* ABOUT THIS TASK: Word for word, copy all of the entries.

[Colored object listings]
=== Section Start ===
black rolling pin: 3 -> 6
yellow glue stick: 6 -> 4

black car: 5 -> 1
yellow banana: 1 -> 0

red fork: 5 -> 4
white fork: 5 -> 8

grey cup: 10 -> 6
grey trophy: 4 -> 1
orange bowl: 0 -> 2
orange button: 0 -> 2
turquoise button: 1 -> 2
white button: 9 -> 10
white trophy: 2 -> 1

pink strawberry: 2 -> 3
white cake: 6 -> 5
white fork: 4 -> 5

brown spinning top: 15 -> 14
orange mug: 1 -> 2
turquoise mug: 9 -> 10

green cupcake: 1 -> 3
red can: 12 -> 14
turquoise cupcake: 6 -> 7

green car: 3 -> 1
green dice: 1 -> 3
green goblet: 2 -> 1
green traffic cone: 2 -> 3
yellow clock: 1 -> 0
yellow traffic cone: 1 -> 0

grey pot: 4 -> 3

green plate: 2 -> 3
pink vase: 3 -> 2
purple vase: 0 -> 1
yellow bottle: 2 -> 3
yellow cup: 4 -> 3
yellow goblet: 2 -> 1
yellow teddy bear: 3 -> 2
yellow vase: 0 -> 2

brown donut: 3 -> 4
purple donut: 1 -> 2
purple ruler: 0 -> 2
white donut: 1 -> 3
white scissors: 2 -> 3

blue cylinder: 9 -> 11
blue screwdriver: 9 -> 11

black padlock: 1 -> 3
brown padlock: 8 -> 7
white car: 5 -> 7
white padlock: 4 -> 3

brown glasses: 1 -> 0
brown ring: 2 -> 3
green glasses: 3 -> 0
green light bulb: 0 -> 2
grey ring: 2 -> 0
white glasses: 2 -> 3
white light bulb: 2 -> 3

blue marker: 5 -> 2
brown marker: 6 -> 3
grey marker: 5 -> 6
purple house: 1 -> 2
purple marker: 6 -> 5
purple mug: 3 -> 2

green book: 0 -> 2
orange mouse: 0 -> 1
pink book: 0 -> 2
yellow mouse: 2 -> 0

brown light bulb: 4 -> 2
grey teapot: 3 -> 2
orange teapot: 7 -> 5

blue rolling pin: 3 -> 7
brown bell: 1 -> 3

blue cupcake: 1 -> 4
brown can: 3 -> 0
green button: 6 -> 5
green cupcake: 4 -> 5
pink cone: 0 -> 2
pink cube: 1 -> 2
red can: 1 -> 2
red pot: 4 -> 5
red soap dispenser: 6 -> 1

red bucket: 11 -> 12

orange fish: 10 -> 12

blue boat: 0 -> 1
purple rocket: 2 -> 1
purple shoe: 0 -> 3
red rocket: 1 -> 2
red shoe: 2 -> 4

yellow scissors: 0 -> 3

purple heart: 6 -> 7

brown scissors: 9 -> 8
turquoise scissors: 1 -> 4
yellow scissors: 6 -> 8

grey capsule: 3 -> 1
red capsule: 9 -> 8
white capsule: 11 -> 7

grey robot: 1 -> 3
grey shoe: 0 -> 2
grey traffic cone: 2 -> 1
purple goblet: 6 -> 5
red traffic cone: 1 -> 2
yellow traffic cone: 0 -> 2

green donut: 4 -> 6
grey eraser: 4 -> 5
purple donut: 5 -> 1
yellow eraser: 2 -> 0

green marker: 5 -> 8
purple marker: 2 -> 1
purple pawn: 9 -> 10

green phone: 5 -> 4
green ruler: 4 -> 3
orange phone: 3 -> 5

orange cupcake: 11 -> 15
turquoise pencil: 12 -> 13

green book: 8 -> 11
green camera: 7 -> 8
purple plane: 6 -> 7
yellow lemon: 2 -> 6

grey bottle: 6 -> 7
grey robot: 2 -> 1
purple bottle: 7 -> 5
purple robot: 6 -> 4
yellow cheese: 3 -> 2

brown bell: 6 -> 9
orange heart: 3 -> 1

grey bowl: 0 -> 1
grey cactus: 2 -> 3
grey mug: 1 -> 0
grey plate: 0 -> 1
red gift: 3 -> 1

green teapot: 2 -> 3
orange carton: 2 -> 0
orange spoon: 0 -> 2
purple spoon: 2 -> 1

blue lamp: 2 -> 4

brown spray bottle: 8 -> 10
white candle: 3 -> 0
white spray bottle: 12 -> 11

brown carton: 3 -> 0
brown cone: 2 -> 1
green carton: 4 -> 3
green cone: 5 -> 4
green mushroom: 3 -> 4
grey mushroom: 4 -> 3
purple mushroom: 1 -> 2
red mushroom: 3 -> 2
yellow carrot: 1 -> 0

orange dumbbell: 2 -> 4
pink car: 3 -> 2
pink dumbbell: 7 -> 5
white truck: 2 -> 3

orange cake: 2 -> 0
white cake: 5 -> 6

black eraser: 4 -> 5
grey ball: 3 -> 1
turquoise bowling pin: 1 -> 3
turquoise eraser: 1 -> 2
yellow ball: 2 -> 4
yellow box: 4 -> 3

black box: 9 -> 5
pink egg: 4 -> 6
=== Section End ===
* RESULT OF THIS TASK:
black rolling pin: 3 -> 6
yellow glue stick: 6 -> 4

black car: 5 -> 1
yellow banana: 1 -> 0

red fork: 5 -> 4
white fork: 5 -> 8

grey cup: 10 -> 6
grey trophy: 4 -> 1
orange bowl: 0 -> 2
orange button: 0 -> 2
turquoise button: 1 -> 2
white button: 9 -> 10
white trophy: 2 -> 1

pink strawberry: 2 -> 3
white cake: 6 -> 5
white fork: 4 -> 5

brown spinning top: 15 -> 14
orange mug: 1 -> 2
turquoise mug: 9 -> 10

green cupcake: 1 -> 3
red can: 12 -> 14
turquoise cupcake: 6 -> 7

green car: 3 -> 1
green dice: 1 -> 3
green goblet: 2 -> 1
green traffic cone: 2 -> 3
yellow clock: 1 -> 0
yellow traffic cone: 1 -> 0

grey pot: 4 -> 3

green plate: 2 -> 3
pink vase: 3 -> 2
purple vase: 0 -> 1
yellow bottle: 2 -> 3
yellow cup: 4 -> 3
yellow goblet: 2 -> 1
yellow teddy bear: 3 -> 2
yellow vase: 0 -> 2

brown donut: 3 -> 4
purple donut: 1 -> 2
purple ruler: 0 -> 2
white donut: 1 -> 3
white scissors: 2 -> 3

blue cylinder: 9 -> 11
blue screwdriver: 9 -> 11

black padlock: 1 -> 3
brown padlock: 8 -> 7
white car: 5 -> 7
white padlock: 4 -> 3

brown glasses: 1 -> 0
brown ring: 2 -> 3
green glasses: 3 -> 0
green light bulb: 0 -> 2
grey ring: 2 -> 0
white glasses: 2 -> 3
white light bulb: 2 -> 3

blue marker: 5 -> 2
brown marker: 6 -> 3
grey marker: 5 -> 6
purple house: 1 -> 2
purple marker: 6 -> 5
purple mug: 3 -> 2

green book: 0 -> 2
orange mouse: 0 -> 1
pink book: 0 -> 2
yellow mouse: 2 -> 0

brown light bulb: 4 -> 2
grey teapot: 3 -> 2
orange teapot: 7 -> 5

blue rolling pin: 3 -> 7
brown bell: 1 -> 3

blue cupcake: 1 -> 4
brown can: 3 -> 0
green button: 6 -> 5
green cupcake: 4 -> 5
pink cone: 0 -> 2
pink cube: 1 -> 2
red can: 1 -> 2
red pot: 4 -> 5
red soap dispenser: 6 -> 1

red bucket: 11 -> 12

orange fish: 10 -> 12

blue boat: 0 -> 1
purple rocket: 2 -> 1
purple shoe: 0 -> 3
red rocket: 1 -> 2
red shoe: 2 -> 4

yellow scissors: 0 -> 3

purple heart: 6 -> 7

brown scissors: 9 -> 8
turquoise scissors: 1 -> 4
yellow scissors: 6 -> 8

grey capsule: 3 -> 1
red capsule: 9 -> 8
white capsule: 11 -> 7

grey robot: 1 -> 3
grey shoe: 0 -> 2
grey traffic cone: 2 -> 1
purple goblet: 6 -> 5
red traffic cone: 1 -> 2
yellow traffic cone: 0 -> 2

green donut: 4 -> 6
grey eraser: 4 -> 5
purple donut: 5 -> 1
yellow eraser: 2 -> 0

green marker: 5 -> 8
purple marker: 2 -> 1
purple pawn: 9 -> 10

green phone: 5 -> 4
green ruler: 4 -> 3
orange phone: 3 -> 5

orange cupcake: 11 -> 15
turquoise pencil: 12 -> 13

green book: 8 -> 11
green camera: 7 -> 8
purple plane: 6 -> 7
yellow lemon: 2 -> 6

grey bottle: 6 -> 7
grey robot: 2 -> 1
purple bottle: 7 -> 5
purple robot: 6 -> 4
yellow cheese: 3 -> 2

brown bell: 6 -> 9
orange heart: 3 -> 1

grey bowl: 0 -> 1
grey cactus: 2 -> 3
grey mug: 1 -> 0
grey plate: 0 -> 1
red gift: 3 -> 1

green teapot: 2 -> 3
orange carton: 2 -> 0
orange spoon: 0 -> 2
purple spoon: 2 -> 1

blue lamp: 2 -> 4

brown spray bottle: 8 -> 10
white candle: 3 -> 0
white spray bottle: 12 -> 11

brown carton: 3 -> 0
brown cone: 2 -> 1
green carton: 4 -> 3
green cone: 5 -> 4
green mushroom: 3 -> 4
grey mushroom: 4 -> 3
purple mushroom: 1 -> 2
red mushroom: 3 -> 2
yellow carrot: 1 -> 0

orange dumbbell: 2 -> 4
pink car: 3 -> 2
pink dumbbell: 7 -> 5
white truck: 2 -> 3

orange cake: 2 -> 0
white cake: 5 -> 6

black eraser: 4 -> 5
grey ball: 3 -> 1
turquoise bowling pin: 1 -> 3
turquoise eraser: 1 -> 2
yellow ball: 2 -> 4
yellow box: 4 -> 3

black box: 9 -> 5
pink egg: 4 -> 6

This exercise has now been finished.